>>>

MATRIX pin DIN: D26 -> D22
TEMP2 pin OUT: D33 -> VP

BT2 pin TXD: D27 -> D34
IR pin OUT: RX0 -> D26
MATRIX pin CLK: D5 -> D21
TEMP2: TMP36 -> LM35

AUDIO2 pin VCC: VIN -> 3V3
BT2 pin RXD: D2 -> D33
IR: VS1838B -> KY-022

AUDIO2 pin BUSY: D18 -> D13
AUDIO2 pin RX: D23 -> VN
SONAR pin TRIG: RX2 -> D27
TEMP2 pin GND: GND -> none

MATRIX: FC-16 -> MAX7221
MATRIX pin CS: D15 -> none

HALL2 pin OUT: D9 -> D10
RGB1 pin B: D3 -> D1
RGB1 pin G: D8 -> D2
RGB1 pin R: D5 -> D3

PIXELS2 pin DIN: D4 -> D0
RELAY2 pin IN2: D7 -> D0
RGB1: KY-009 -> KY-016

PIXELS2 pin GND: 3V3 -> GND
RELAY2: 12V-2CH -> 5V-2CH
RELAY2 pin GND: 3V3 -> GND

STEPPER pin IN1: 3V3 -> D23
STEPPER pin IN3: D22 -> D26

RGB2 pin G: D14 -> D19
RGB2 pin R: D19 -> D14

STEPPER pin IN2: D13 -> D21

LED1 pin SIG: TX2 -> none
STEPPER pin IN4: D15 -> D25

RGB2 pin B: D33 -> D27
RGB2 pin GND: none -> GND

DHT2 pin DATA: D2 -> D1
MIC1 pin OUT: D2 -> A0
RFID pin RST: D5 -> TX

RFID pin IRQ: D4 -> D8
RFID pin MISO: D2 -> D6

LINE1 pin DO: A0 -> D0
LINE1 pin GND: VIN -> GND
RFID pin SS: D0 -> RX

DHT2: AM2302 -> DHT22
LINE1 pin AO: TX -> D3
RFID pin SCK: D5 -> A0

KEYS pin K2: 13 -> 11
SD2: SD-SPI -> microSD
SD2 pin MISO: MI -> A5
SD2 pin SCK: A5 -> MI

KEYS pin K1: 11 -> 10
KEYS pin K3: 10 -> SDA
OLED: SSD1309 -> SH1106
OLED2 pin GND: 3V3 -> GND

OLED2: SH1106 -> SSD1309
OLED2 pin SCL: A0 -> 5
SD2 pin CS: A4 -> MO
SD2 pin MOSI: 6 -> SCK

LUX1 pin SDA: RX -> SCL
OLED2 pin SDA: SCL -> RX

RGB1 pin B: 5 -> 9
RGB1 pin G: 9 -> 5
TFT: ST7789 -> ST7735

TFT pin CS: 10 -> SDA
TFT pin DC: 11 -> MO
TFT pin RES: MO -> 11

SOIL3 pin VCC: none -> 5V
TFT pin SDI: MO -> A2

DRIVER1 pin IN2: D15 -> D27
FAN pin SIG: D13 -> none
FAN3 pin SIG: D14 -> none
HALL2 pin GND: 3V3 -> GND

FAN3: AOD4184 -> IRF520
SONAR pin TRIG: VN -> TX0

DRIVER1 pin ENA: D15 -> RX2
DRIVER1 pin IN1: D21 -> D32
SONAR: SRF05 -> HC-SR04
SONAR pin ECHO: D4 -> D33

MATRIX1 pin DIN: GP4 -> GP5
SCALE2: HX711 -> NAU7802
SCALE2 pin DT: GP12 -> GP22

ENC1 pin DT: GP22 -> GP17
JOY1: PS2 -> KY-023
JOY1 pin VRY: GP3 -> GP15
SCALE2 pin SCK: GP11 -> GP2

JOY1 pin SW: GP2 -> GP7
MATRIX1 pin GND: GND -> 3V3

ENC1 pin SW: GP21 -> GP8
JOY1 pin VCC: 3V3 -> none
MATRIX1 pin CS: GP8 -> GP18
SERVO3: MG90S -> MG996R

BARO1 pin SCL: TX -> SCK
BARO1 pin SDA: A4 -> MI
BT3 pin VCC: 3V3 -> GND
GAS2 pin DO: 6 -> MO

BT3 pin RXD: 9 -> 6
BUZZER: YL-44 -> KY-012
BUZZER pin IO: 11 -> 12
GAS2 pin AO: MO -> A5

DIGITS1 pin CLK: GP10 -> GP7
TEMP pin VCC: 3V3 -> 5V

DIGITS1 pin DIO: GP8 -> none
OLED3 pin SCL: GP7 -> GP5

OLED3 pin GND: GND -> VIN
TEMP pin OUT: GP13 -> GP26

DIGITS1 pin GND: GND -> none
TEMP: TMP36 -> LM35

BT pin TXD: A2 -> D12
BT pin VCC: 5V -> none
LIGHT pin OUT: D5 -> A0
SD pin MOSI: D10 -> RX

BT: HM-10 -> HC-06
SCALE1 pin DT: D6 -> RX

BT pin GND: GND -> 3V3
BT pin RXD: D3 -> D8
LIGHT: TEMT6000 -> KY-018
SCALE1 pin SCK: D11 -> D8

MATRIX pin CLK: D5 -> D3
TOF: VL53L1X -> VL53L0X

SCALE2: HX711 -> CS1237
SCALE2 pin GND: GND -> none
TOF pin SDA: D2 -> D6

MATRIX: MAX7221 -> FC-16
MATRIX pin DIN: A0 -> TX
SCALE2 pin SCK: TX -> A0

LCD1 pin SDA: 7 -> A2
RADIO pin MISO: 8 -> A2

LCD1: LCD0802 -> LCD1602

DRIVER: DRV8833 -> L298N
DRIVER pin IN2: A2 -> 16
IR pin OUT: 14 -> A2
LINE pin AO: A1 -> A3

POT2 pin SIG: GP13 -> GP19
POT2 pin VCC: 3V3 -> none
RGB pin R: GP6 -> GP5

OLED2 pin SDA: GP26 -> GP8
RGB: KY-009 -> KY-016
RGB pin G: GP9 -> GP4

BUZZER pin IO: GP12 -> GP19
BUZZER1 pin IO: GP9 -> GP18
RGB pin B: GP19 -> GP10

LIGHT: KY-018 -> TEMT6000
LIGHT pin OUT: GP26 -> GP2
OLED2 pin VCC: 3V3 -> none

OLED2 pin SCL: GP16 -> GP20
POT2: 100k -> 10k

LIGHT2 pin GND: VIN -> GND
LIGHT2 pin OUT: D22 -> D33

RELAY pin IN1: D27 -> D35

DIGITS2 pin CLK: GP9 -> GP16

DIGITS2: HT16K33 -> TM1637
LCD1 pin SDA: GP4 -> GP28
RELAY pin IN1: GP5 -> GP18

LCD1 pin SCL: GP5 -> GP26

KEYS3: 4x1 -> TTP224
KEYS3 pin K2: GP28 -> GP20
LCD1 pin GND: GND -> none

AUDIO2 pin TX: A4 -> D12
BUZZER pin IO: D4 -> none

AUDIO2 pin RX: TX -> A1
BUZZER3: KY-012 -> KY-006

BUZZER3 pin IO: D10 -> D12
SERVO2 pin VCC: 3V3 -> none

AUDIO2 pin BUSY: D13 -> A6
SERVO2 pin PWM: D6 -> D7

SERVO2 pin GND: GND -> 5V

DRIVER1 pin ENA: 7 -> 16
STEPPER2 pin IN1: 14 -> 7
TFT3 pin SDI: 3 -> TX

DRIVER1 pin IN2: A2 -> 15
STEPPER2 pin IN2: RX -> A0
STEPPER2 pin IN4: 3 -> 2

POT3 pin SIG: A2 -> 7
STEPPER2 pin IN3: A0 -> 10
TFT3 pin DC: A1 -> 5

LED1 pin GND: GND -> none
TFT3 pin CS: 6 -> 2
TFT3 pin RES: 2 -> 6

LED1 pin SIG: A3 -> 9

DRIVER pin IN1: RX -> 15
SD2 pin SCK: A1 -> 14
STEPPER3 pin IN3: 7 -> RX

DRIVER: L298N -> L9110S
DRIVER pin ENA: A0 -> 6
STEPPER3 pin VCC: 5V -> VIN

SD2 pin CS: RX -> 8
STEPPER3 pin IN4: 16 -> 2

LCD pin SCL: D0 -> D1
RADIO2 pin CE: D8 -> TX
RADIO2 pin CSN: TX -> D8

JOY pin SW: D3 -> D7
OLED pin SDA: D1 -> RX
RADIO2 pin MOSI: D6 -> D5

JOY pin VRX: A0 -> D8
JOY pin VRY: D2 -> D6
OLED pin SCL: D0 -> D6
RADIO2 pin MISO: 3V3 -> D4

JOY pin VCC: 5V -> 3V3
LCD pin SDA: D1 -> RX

<<<

To do. Produce a word-for-word copy of everything above from the line holding "TFT pin SDI: MO -> A2" down to the line holding "TEMP pin OUT: GP13 -> GP26", with both of those lines kept.

Answer space.
TFT pin SDI: MO -> A2

DRIVER1 pin IN2: D15 -> D27
FAN pin SIG: D13 -> none
FAN3 pin SIG: D14 -> none
HALL2 pin GND: 3V3 -> GND

FAN3: AOD4184 -> IRF520
SONAR pin TRIG: VN -> TX0

DRIVER1 pin ENA: D15 -> RX2
DRIVER1 pin IN1: D21 -> D32
SONAR: SRF05 -> HC-SR04
SONAR pin ECHO: D4 -> D33

MATRIX1 pin DIN: GP4 -> GP5
SCALE2: HX711 -> NAU7802
SCALE2 pin DT: GP12 -> GP22

ENC1 pin DT: GP22 -> GP17
JOY1: PS2 -> KY-023
JOY1 pin VRY: GP3 -> GP15
SCALE2 pin SCK: GP11 -> GP2

JOY1 pin SW: GP2 -> GP7
MATRIX1 pin GND: GND -> 3V3

ENC1 pin SW: GP21 -> GP8
JOY1 pin VCC: 3V3 -> none
MATRIX1 pin CS: GP8 -> GP18
SERVO3: MG90S -> MG996R

BARO1 pin SCL: TX -> SCK
BARO1 pin SDA: A4 -> MI
BT3 pin VCC: 3V3 -> GND
GAS2 pin DO: 6 -> MO

BT3 pin RXD: 9 -> 6
BUZZER: YL-44 -> KY-012
BUZZER pin IO: 11 -> 12
GAS2 pin AO: MO -> A5

DIGITS1 pin CLK: GP10 -> GP7
TEMP pin VCC: 3V3 -> 5V

DIGITS1 pin DIO: GP8 -> none
OLED3 pin SCL: GP7 -> GP5

OLED3 pin GND: GND -> VIN
TEMP pin OUT: GP13 -> GP26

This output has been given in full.